:: WHAT IS REQUIRED ::
Look below for the line containing "SONAR pin GND: VIN -> GND"; from there through the line containing "GAS2 pin DO: RX0 -> D25", both lines included, please set down each line exactly and nothing else.

:: EXERCISE MATERIALS ::
━━━━━━━━━━━━━━━━━━━━
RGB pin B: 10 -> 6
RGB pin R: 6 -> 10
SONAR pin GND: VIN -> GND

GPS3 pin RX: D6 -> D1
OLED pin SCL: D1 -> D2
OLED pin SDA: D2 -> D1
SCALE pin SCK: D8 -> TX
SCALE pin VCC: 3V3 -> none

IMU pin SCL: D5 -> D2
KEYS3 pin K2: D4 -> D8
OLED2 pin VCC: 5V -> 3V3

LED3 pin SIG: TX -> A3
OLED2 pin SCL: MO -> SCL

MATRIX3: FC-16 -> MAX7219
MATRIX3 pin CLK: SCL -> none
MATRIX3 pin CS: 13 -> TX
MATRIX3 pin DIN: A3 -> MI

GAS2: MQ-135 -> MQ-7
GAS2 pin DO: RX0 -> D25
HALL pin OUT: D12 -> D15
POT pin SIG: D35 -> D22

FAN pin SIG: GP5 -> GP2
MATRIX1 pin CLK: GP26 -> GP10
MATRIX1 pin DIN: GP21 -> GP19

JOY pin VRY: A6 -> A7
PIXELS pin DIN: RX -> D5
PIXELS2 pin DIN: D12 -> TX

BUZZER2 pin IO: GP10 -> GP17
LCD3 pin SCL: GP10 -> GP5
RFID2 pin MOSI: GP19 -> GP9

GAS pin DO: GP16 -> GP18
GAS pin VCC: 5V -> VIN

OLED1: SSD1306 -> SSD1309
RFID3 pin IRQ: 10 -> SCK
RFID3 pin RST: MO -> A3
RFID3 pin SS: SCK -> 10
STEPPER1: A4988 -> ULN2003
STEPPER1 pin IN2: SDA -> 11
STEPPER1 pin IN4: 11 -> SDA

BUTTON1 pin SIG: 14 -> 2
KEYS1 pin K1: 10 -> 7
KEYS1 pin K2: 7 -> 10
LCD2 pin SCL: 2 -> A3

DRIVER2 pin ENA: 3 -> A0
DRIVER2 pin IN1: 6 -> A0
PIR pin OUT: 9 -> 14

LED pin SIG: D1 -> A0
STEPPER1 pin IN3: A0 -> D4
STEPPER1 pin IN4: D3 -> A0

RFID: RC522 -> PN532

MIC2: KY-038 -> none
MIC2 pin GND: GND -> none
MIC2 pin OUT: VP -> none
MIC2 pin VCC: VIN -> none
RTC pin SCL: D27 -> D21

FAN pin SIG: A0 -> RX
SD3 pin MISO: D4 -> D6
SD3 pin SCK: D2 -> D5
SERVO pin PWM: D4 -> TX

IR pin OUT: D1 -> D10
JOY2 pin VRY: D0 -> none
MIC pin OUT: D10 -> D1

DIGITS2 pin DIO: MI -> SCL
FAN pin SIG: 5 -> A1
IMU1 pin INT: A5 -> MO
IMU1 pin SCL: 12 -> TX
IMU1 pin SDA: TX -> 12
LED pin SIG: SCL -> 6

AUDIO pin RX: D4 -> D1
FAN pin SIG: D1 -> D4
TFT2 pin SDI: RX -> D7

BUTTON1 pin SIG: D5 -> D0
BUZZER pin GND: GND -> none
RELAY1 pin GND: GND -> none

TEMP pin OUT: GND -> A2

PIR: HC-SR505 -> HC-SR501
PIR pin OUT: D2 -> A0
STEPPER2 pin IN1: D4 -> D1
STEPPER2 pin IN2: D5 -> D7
━━━━━━━━━━━━━━━━━━━━
:: COMPLETED TASK ::
SONAR pin GND: VIN -> GND

GPS3 pin RX: D6 -> D1
OLED pin SCL: D1 -> D2
OLED pin SDA: D2 -> D1
SCALE pin SCK: D8 -> TX
SCALE pin VCC: 3V3 -> none

IMU pin SCL: D5 -> D2
KEYS3 pin K2: D4 -> D8
OLED2 pin VCC: 5V -> 3V3

LED3 pin SIG: TX -> A3
OLED2 pin SCL: MO -> SCL

MATRIX3: FC-16 -> MAX7219
MATRIX3 pin CLK: SCL -> none
MATRIX3 pin CS: 13 -> TX
MATRIX3 pin DIN: A3 -> MI

GAS2: MQ-135 -> MQ-7
GAS2 pin DO: RX0 -> D25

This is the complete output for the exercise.